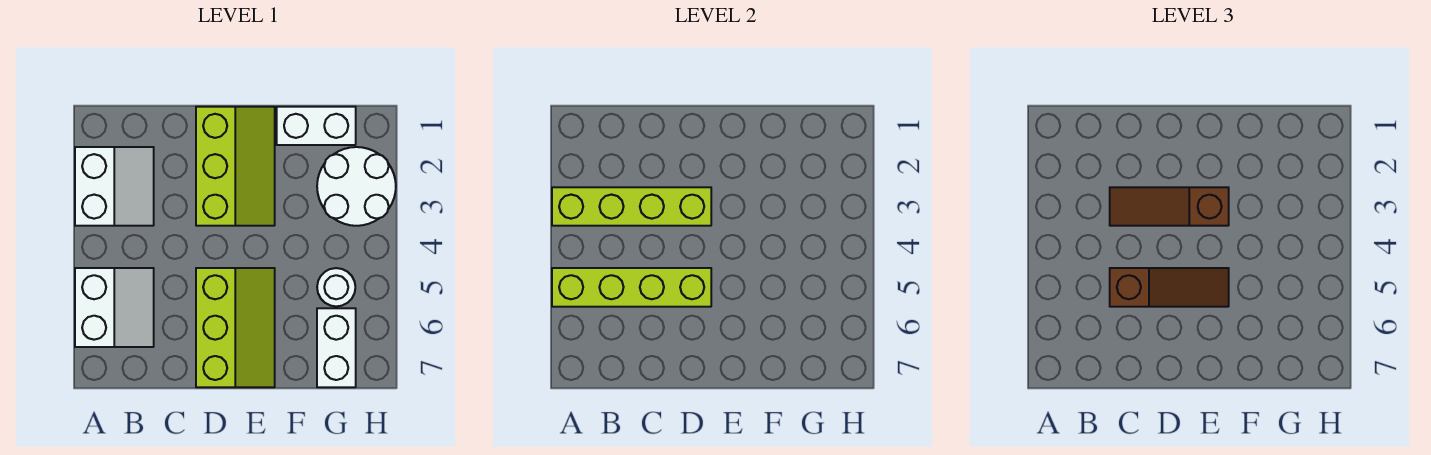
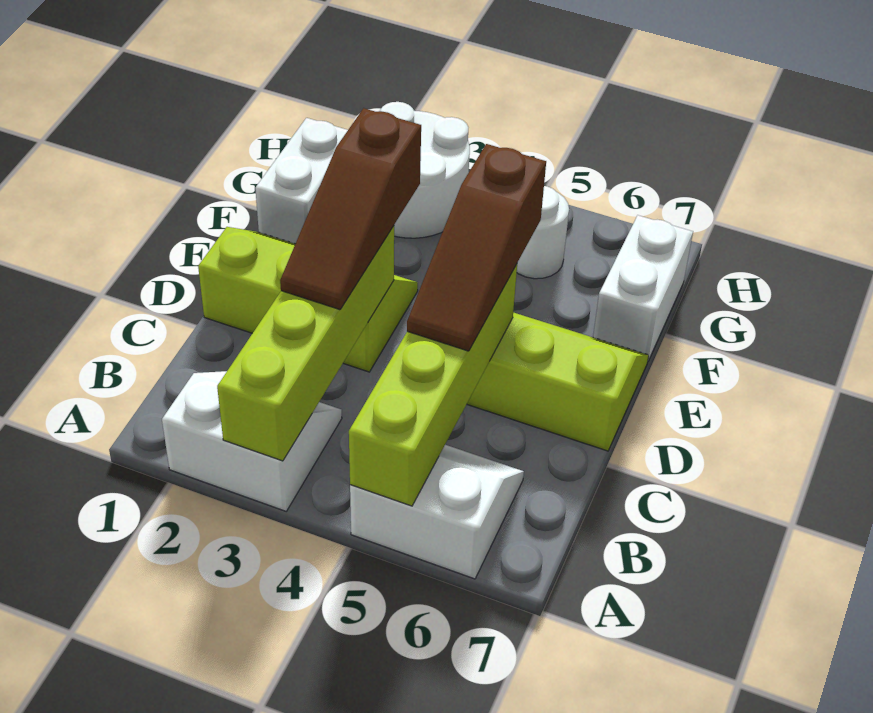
brown slope C5:E5 level 3 top C -> brown slope C5:E5 level 3 top E
white brick G6:G7 level 1 -> white brick F7:G7 level 1

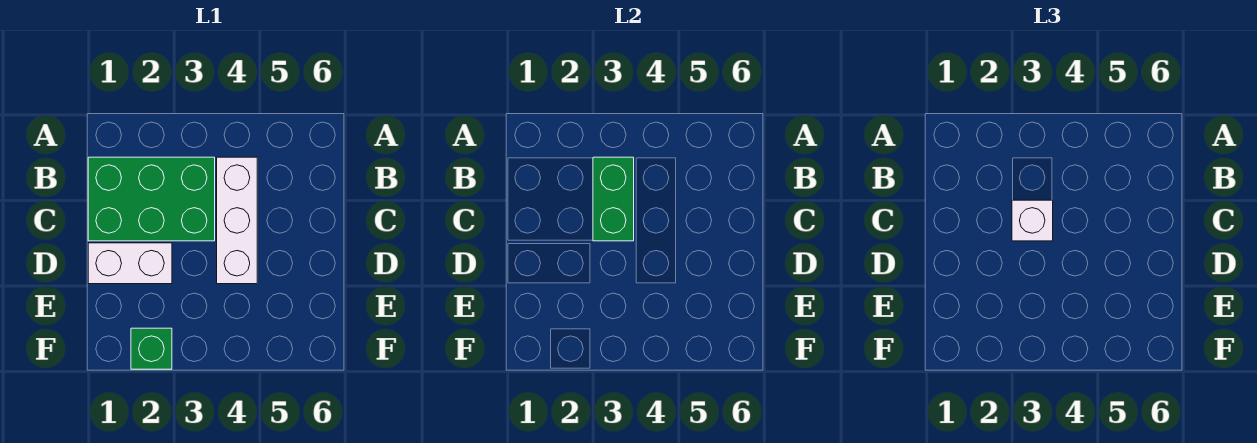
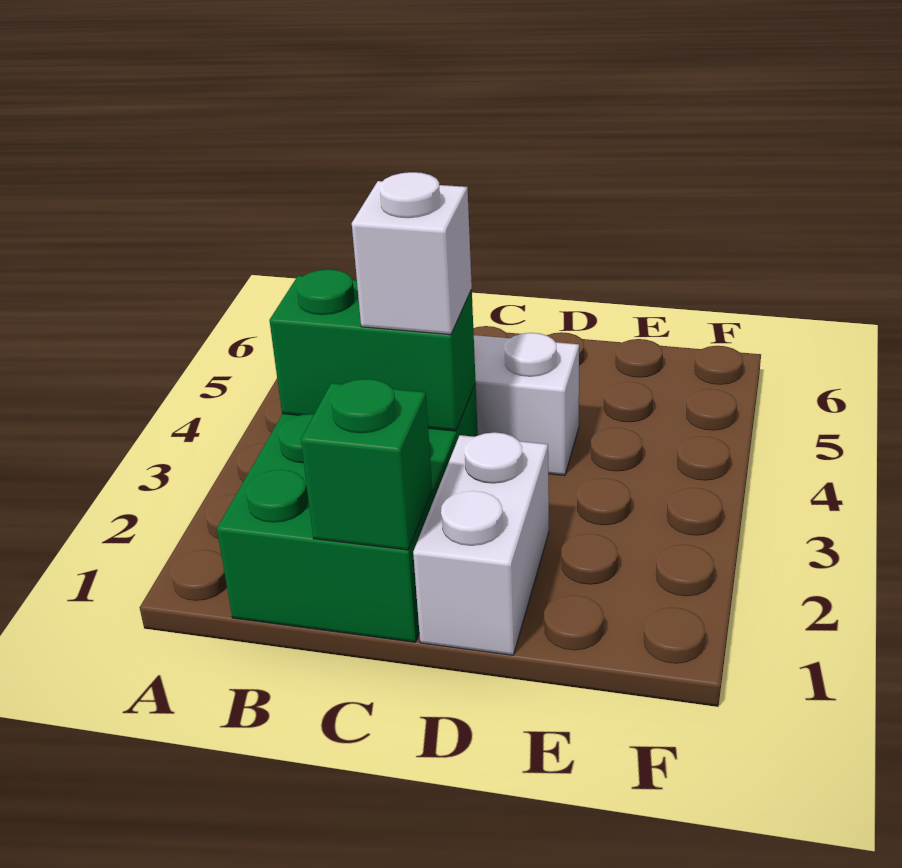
green brick F2 level 1 -> green brick C1 level 2

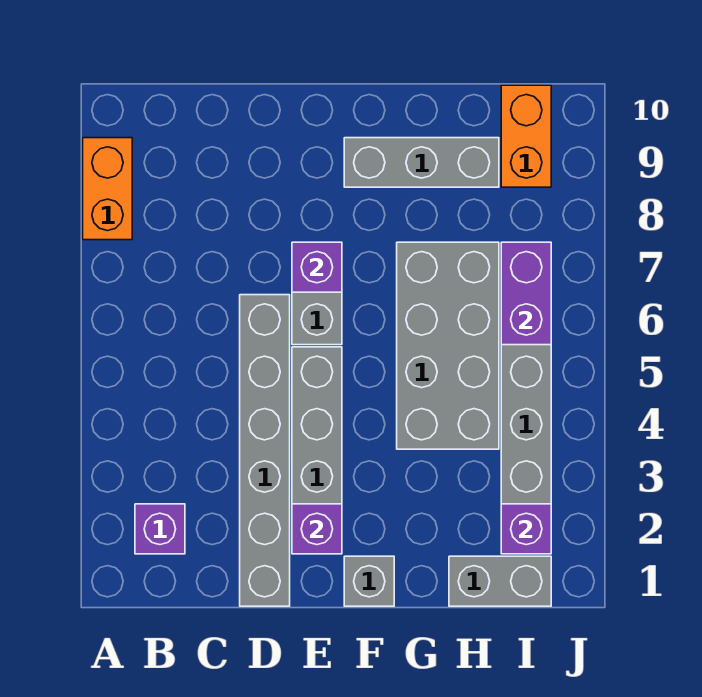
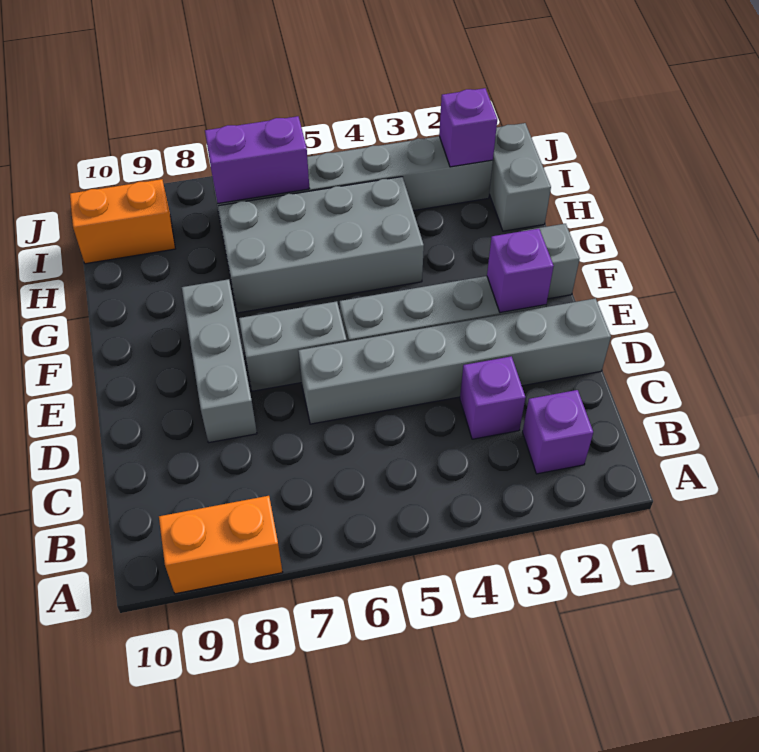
purple brick E7 level 2 -> purple brick C3 level 1
grey brick F9:H9 level 1 -> grey brick D8:F8 level 1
:::
§ WORK ITEM: Show the lines of the records that contain the word "brick".

§ EXERCISE RESULT:
white brick G6:G7 level 1 -> white brick F7:G7 level 1
green brick F2 level 1 -> green brick C1 level 2
purple brick E7 level 2 -> purple brick C3 level 1
grey brick F9:H9 level 1 -> grey brick D8:F8 level 1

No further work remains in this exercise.